== Records for the task ==

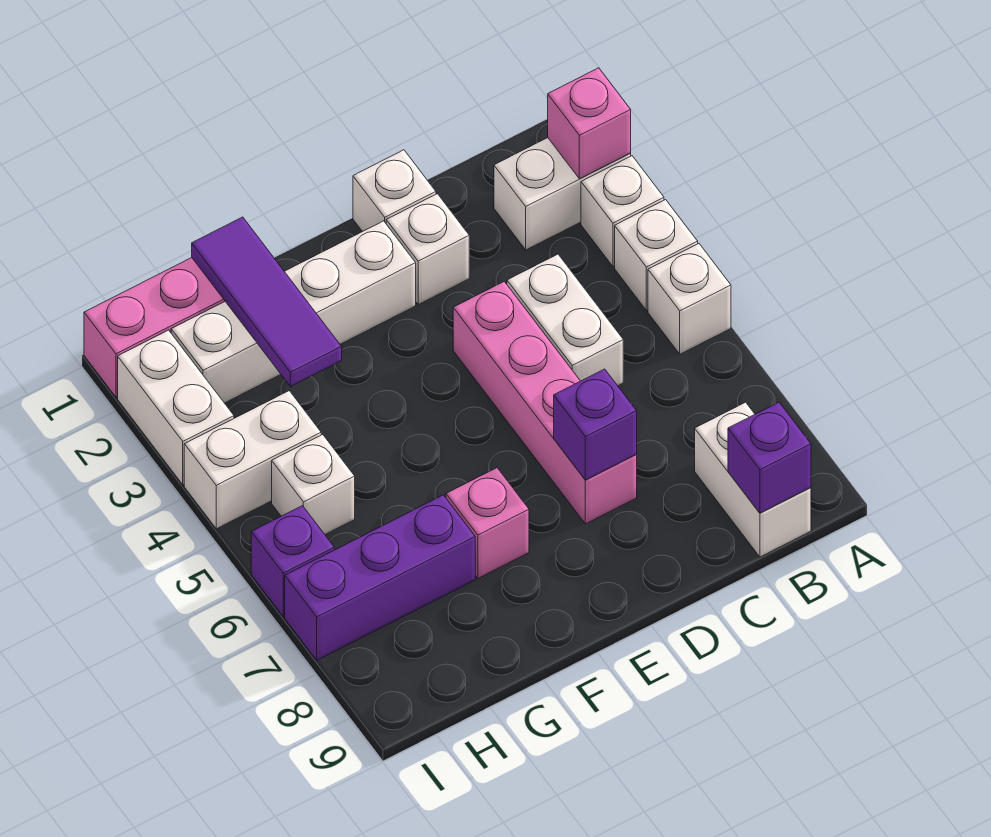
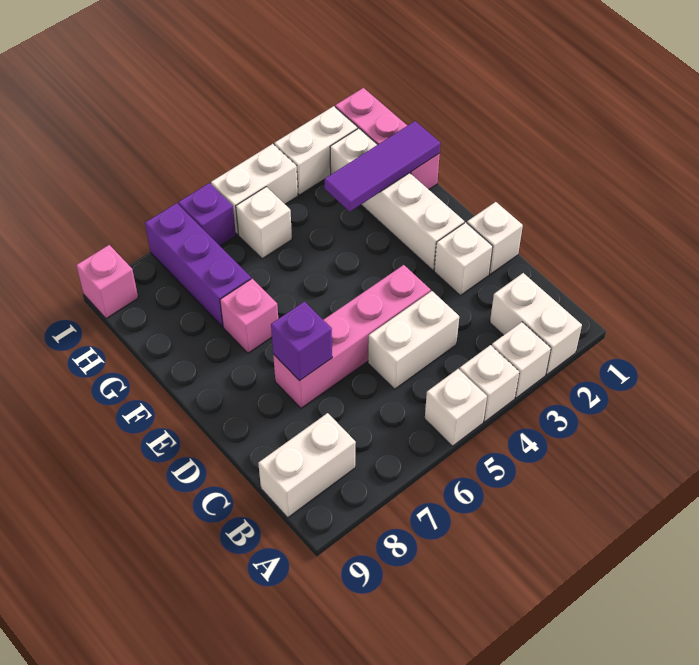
pink brick A2 level 2 -> pink brick I9 level 1
purple brick B9 level 2 -> none
white brick H4:I4 level 1 -> white brick I4:I5 level 1

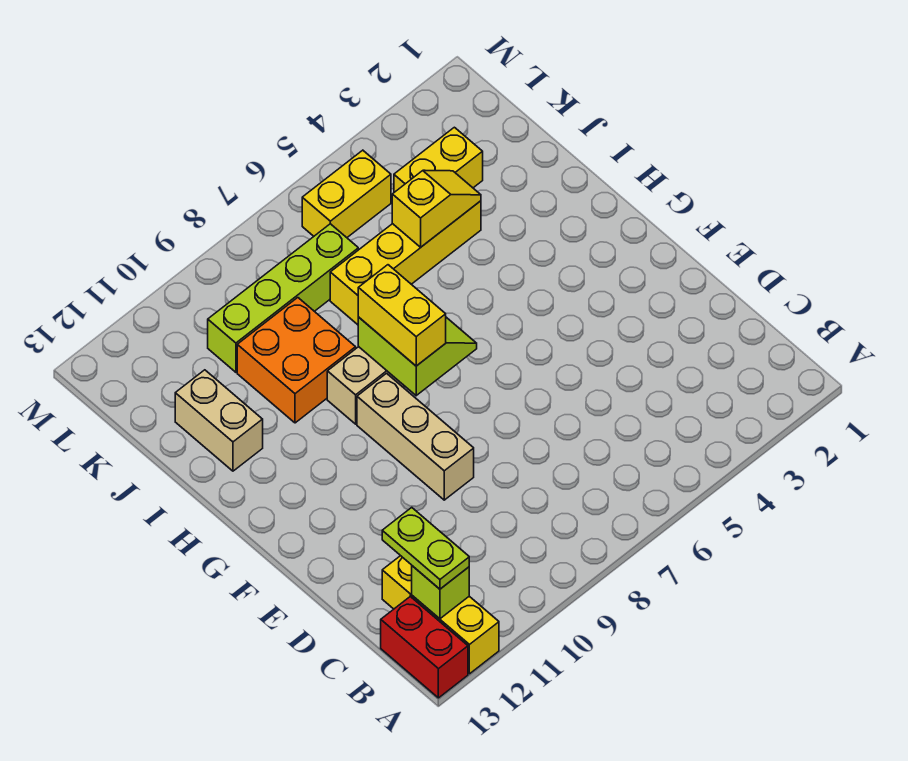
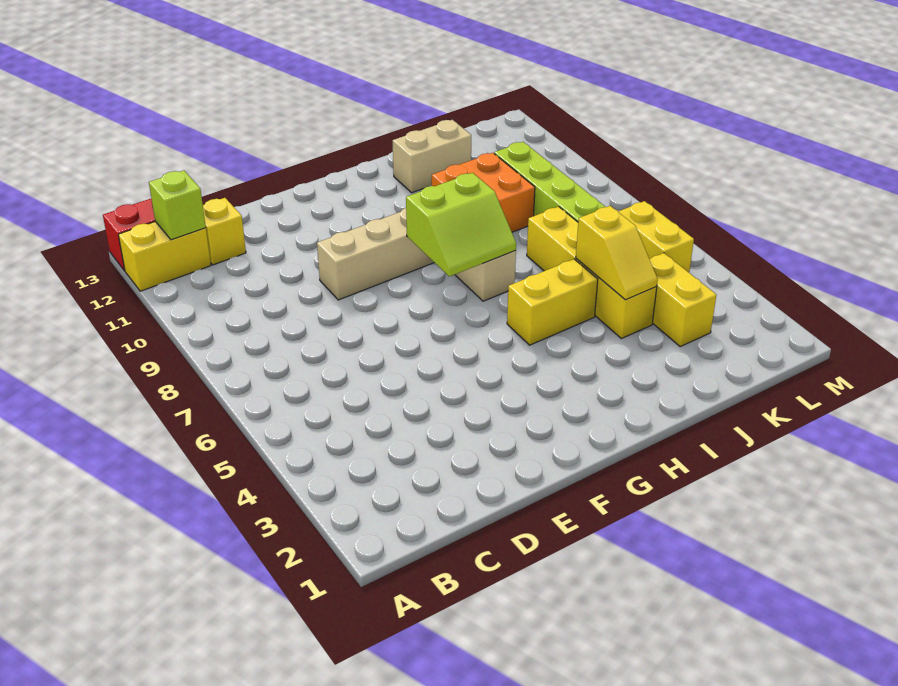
lime plate B12:C12 level 3 -> none
yellow brick G8:H8 level 3 -> yellow brick H5:I5 level 1

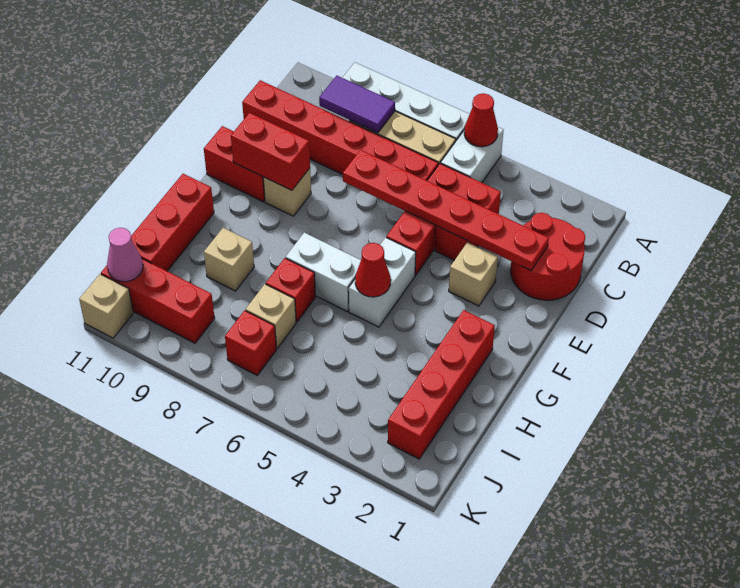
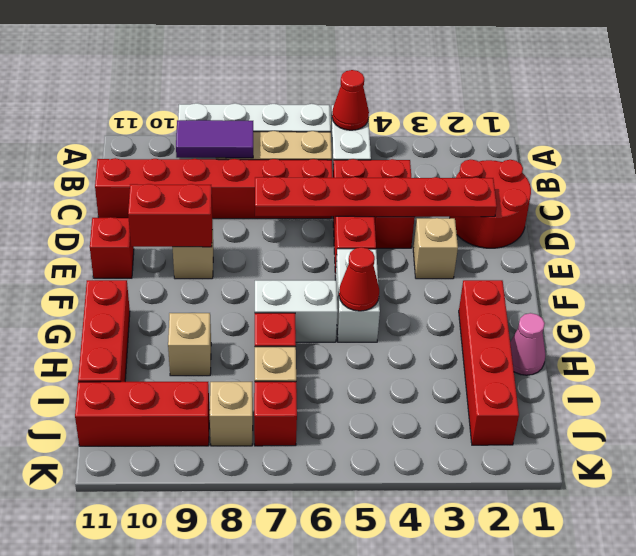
red brick E10:E11 level 1 -> red brick E11 level 1
pink cone J11 level 2 -> pink cone H1 level 1
tan brick K11 level 1 -> tan brick J8 level 1

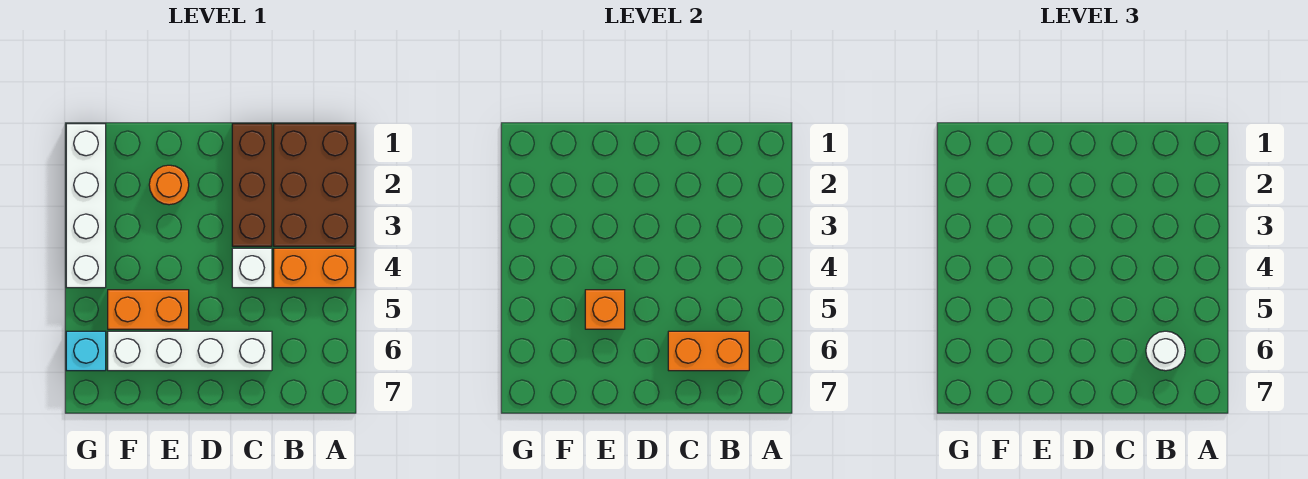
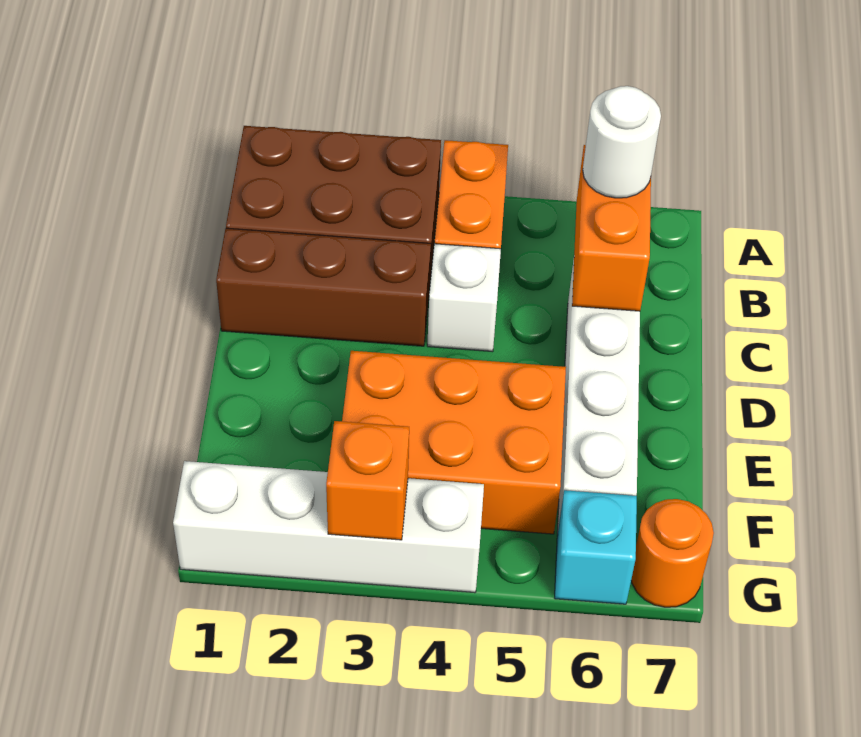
orange round brick E2 level 1 -> orange round brick G7 level 1
orange brick E5:F5 level 1 -> orange brick E3:F5 level 1
orange brick E5 level 2 -> orange brick G3 level 2

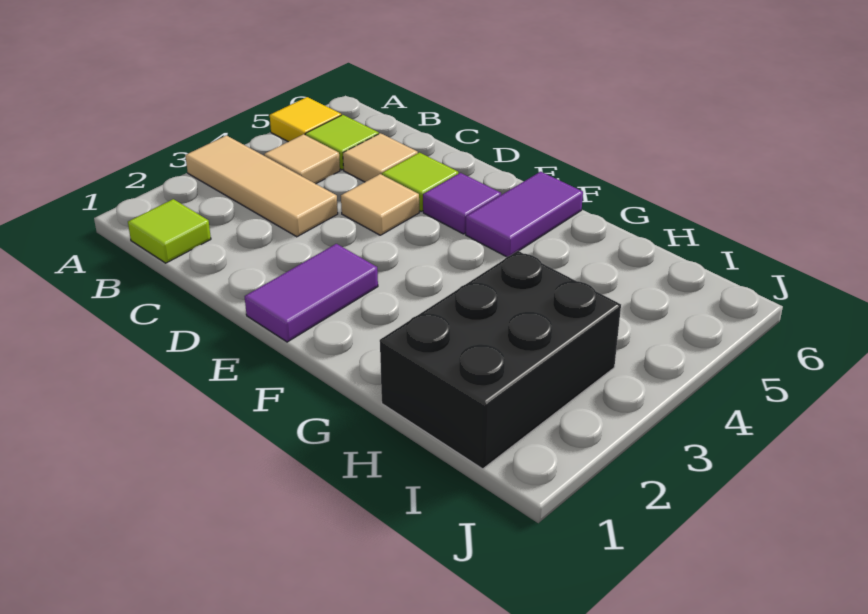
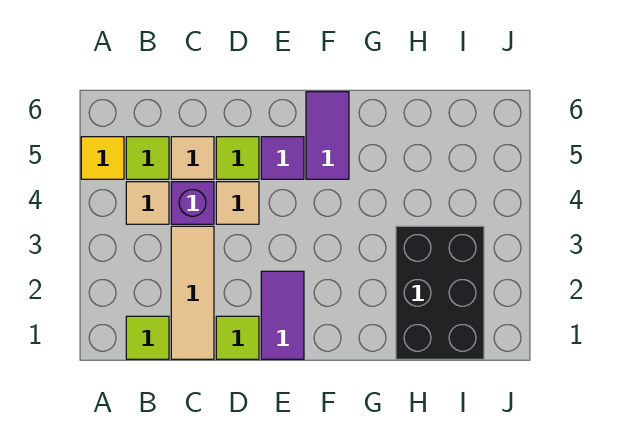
tan tile A3:C3 level 1 -> tan tile C1:C3 level 1
none -> purple brick C4 level 1
none -> lime tile D1 level 1

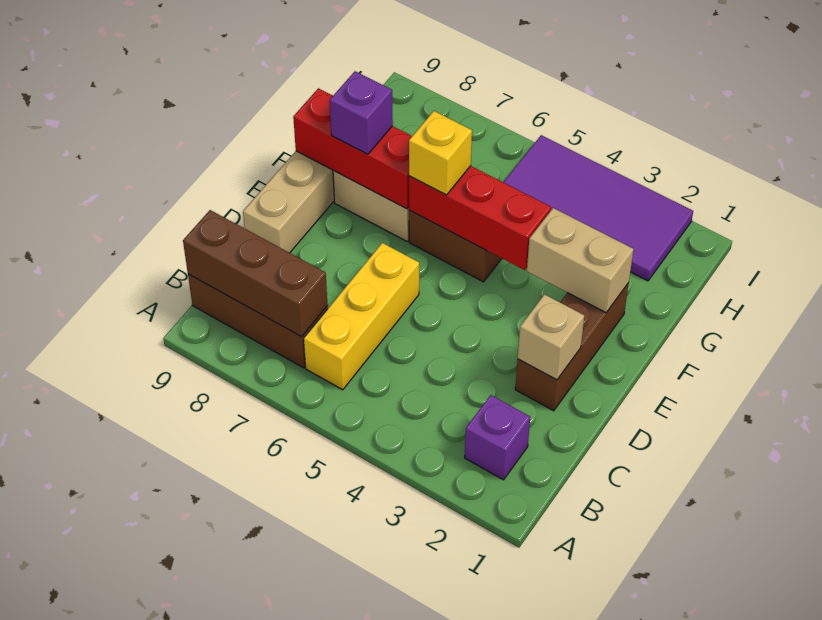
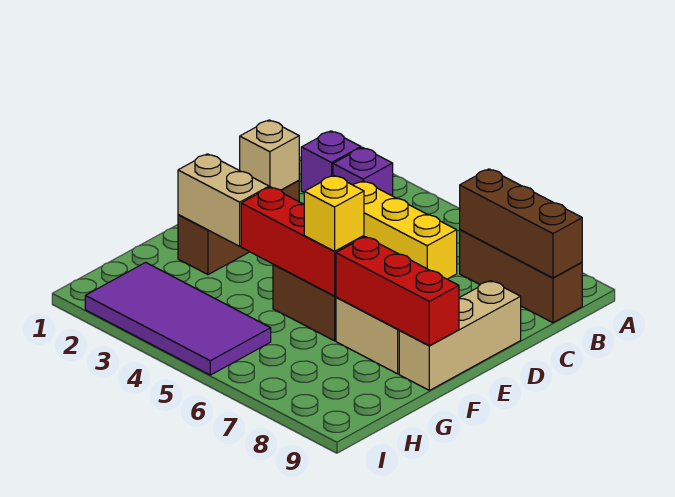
yellow brick B6:D6 level 1 -> yellow brick C4:C6 level 1
purple brick F8 level 3 -> purple brick B3 level 1

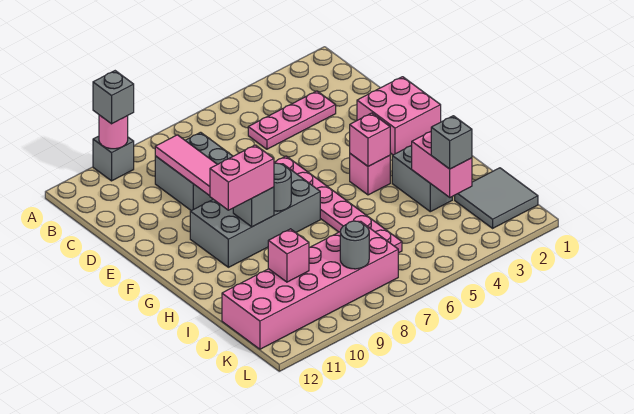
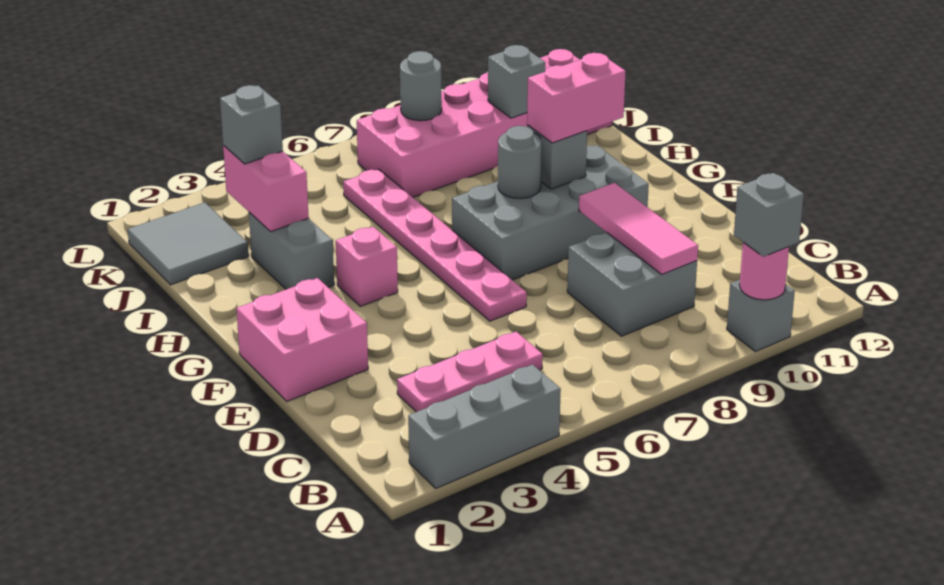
none -> grey brick A2:A4 level 1
pink brick G4 level 2 -> none
pink brick J10 level 2 -> grey brick J10 level 2

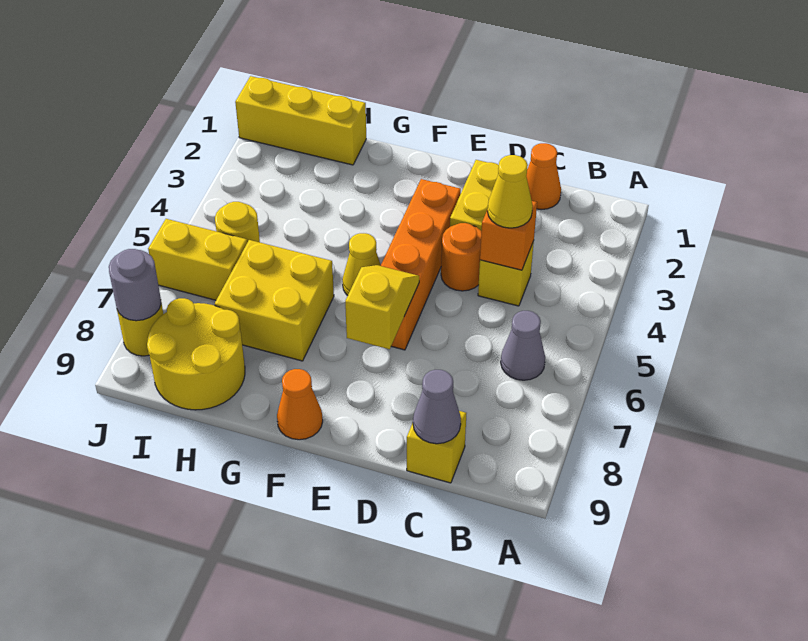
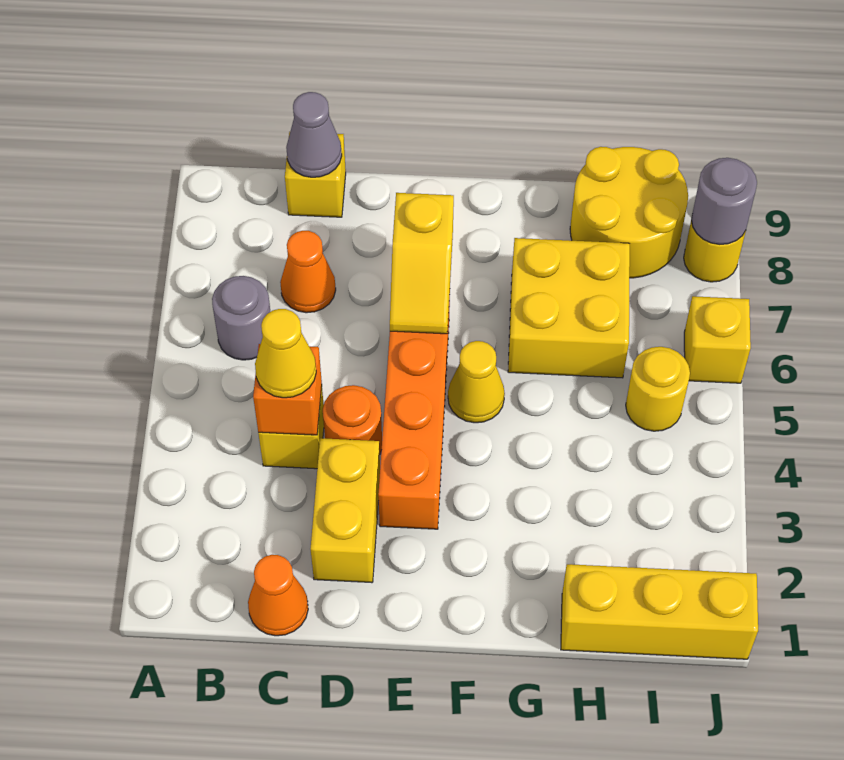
grey cone B6 level 1 -> grey round brick B6 level 1
orange cone F9 level 1 -> orange cone C7 level 1
yellow brick I6:J6 level 1 -> yellow brick J6 level 1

===

-- Task instructions --
The expected output is the material above, repeated exactly and free of pictures.

-- Output below --
pink brick A2 level 2 -> pink brick I9 level 1
purple brick B9 level 2 -> none
white brick H4:I4 level 1 -> white brick I4:I5 level 1

lime plate B12:C12 level 3 -> none
yellow brick G8:H8 level 3 -> yellow brick H5:I5 level 1

red brick E10:E11 level 1 -> red brick E11 level 1
pink cone J11 level 2 -> pink cone H1 level 1
tan brick K11 level 1 -> tan brick J8 level 1

orange round brick E2 level 1 -> orange round brick G7 level 1
orange brick E5:F5 level 1 -> orange brick E3:F5 level 1
orange brick E5 level 2 -> orange brick G3 level 2

tan tile A3:C3 level 1 -> tan tile C1:C3 level 1
none -> purple brick C4 level 1
none -> lime tile D1 level 1

yellow brick B6:D6 level 1 -> yellow brick C4:C6 level 1
purple brick F8 level 3 -> purple brick B3 level 1

none -> grey brick A2:A4 level 1
pink brick G4 level 2 -> none
pink brick J10 level 2 -> grey brick J10 level 2

grey cone B6 level 1 -> grey round brick B6 level 1
orange cone F9 level 1 -> orange cone C7 level 1
yellow brick I6:J6 level 1 -> yellow brick J6 level 1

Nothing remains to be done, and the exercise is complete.